▶ _DATA TO EXAMINE_:
---
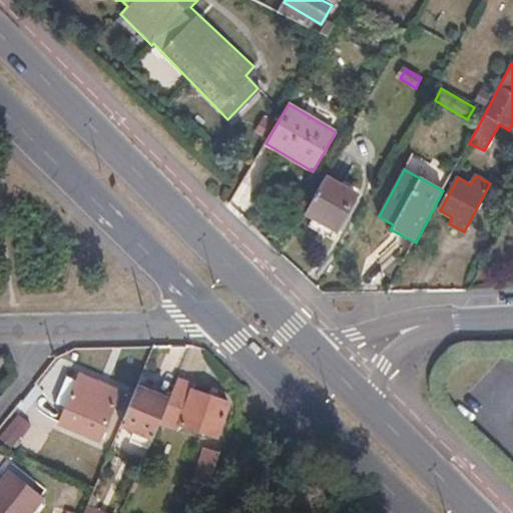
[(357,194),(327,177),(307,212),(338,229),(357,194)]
---
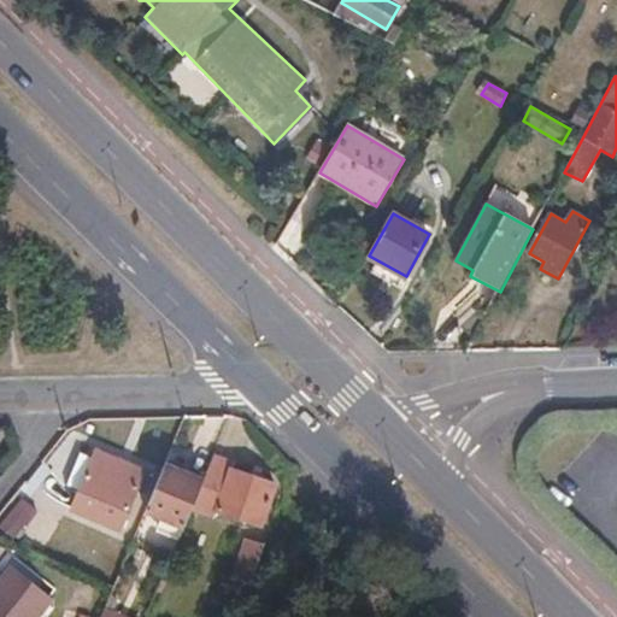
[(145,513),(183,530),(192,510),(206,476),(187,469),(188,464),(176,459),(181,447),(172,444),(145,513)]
---
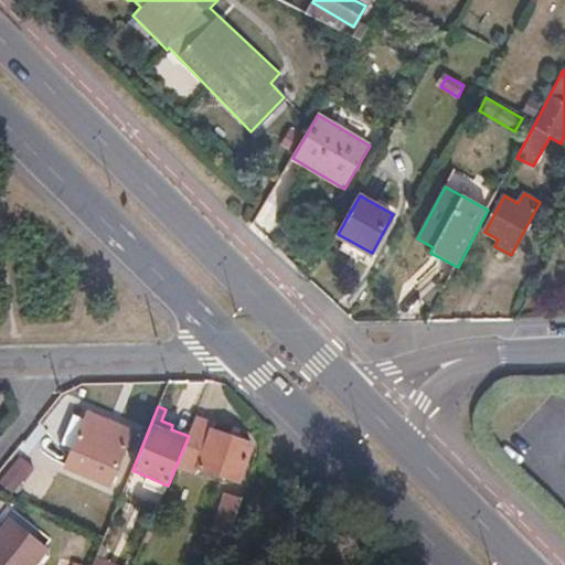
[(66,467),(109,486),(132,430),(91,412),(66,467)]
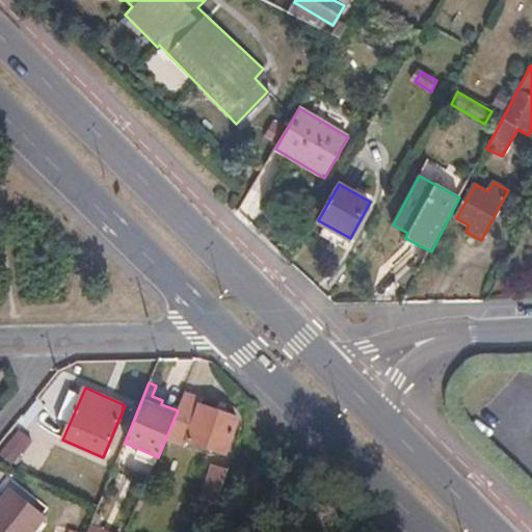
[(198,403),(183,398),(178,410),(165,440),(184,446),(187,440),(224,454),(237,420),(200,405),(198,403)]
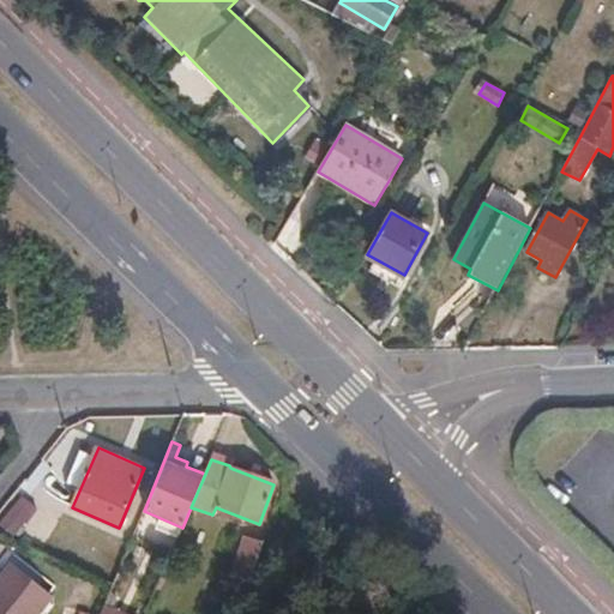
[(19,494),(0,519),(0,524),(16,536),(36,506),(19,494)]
---
▶ _WHAT TO WORK ON_: Using the listing above, repeat word for word each line from the one with "[(66,467),(109,486),(132,430),(91,412),(66,467)]" down to the one with "[(19,494),(0,519),(0,524),(16,536),(36,506),(19,494)]", both included. Omit all pictures.

▶ _FINISHED EXERCISE_:
[(66,467),(109,486),(132,430),(91,412),(66,467)]
[(198,403),(183,398),(178,410),(165,440),(184,446),(187,440),(224,454),(237,420),(200,405),(198,403)]
[(19,494),(0,519),(0,524),(16,536),(36,506),(19,494)]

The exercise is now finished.